- [WORK TO BE COMPLETED]: Take every line in the entries that includes the word "boat" and copy it.

(Stored data entries)
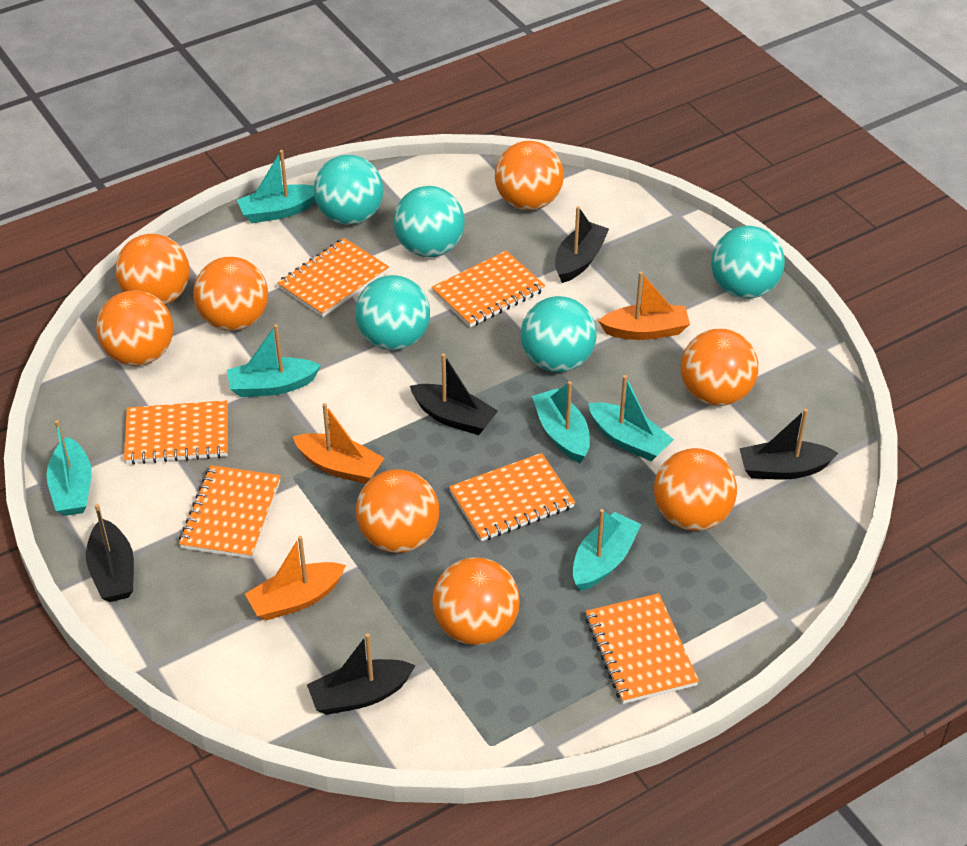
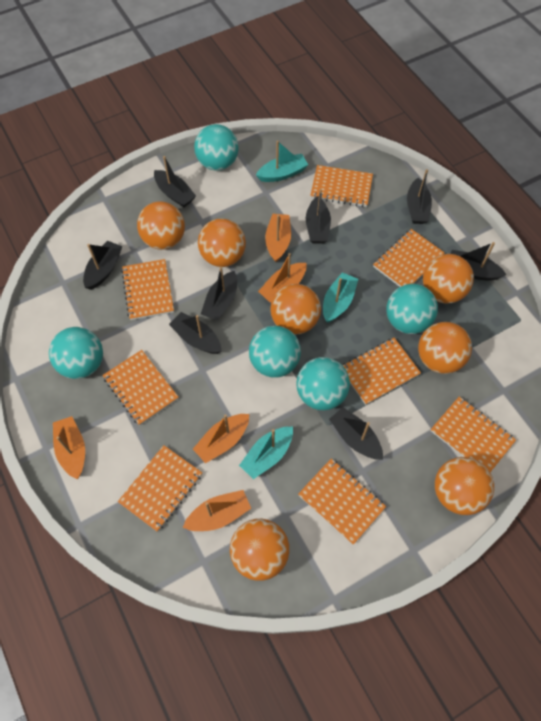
black boat: 5 -> 8
orange ball: 8 -> 7
orange boat: 3 -> 5
orange notebook: 6 -> 8
turquoise boat: 6 -> 3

- [OUTPUT OF THE TASK]:
black boat: 5 -> 8
orange boat: 3 -> 5
turquoise boat: 6 -> 3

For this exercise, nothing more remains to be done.